Stored items:
......

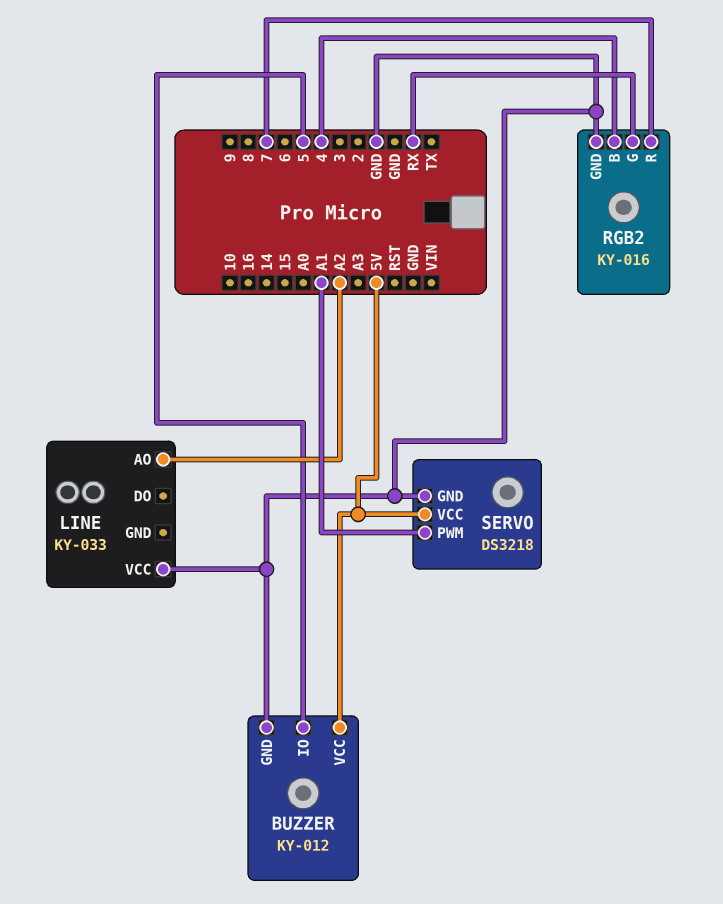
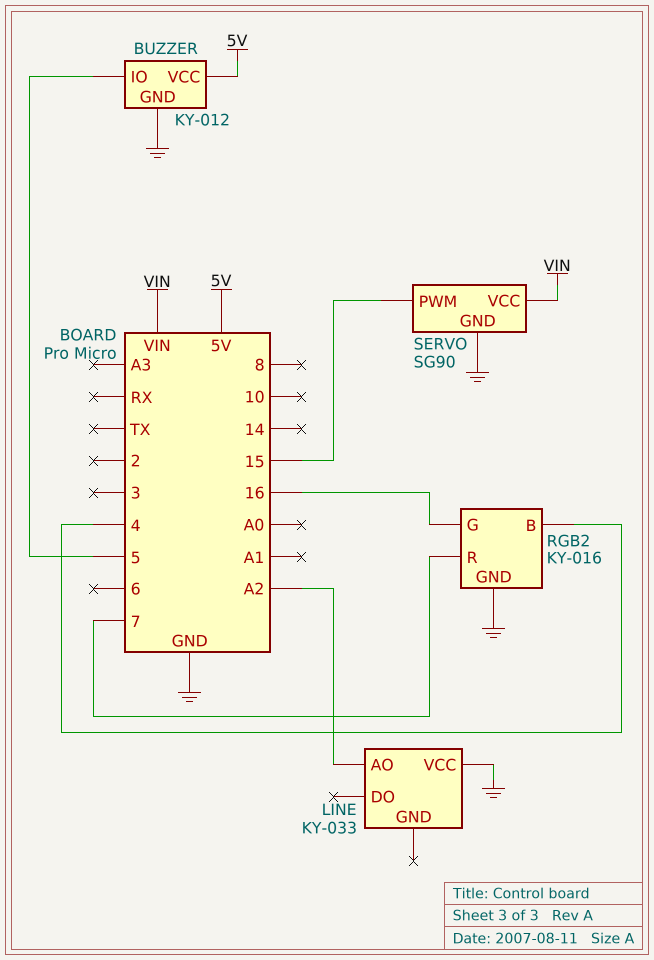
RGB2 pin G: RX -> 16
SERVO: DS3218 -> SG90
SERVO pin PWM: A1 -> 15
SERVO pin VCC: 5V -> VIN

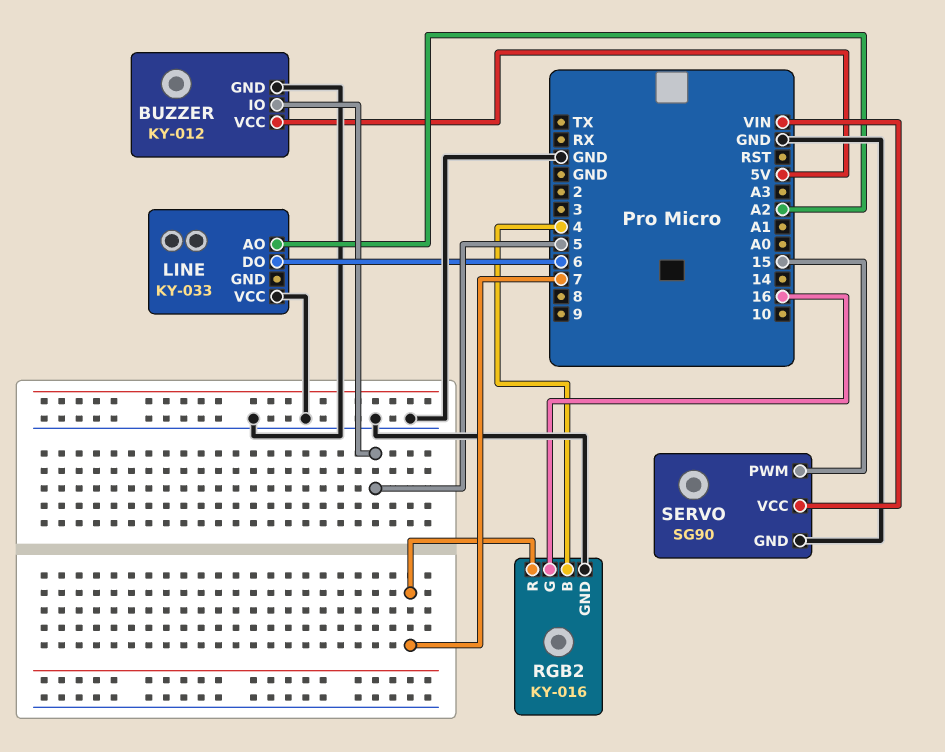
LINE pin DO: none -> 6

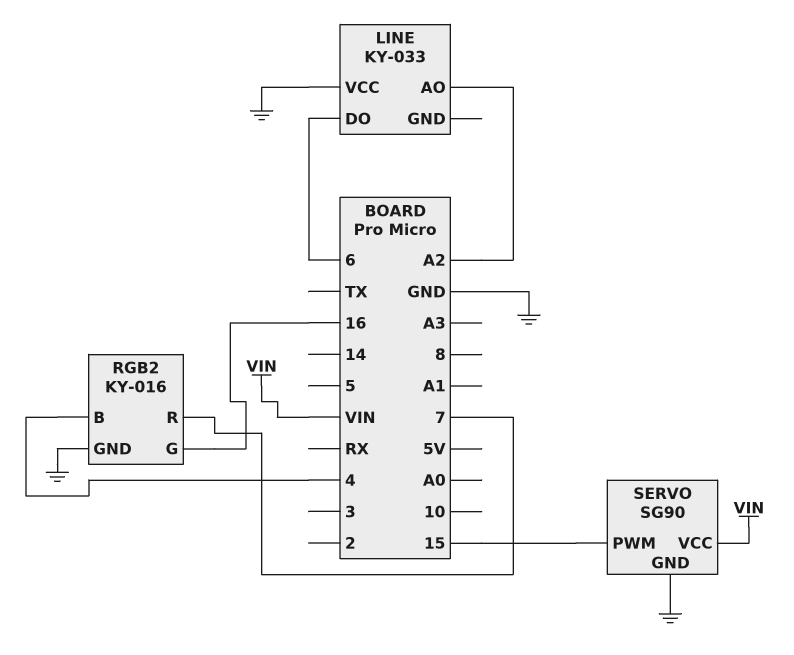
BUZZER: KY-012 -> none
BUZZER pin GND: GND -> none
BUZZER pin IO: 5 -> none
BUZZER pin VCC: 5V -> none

......

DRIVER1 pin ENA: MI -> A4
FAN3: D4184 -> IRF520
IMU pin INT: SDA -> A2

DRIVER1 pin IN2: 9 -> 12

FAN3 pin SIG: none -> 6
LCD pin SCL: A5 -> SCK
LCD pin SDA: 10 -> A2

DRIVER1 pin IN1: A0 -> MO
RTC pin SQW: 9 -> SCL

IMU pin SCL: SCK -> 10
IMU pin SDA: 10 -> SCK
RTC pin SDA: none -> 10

......

#### Your objective
Nothing should appear in the answer except the lines above from the line with "DRIVER1 pin ENA: MI -> A4" through the line with "RTC pin SDA: none -> 10", both included, written out exactly.

#### Reply
DRIVER1 pin ENA: MI -> A4
FAN3: D4184 -> IRF520
IMU pin INT: SDA -> A2

DRIVER1 pin IN2: 9 -> 12

FAN3 pin SIG: none -> 6
LCD pin SCL: A5 -> SCK
LCD pin SDA: 10 -> A2

DRIVER1 pin IN1: A0 -> MO
RTC pin SQW: 9 -> SCL

IMU pin SCL: SCK -> 10
IMU pin SDA: 10 -> SCK
RTC pin SDA: none -> 10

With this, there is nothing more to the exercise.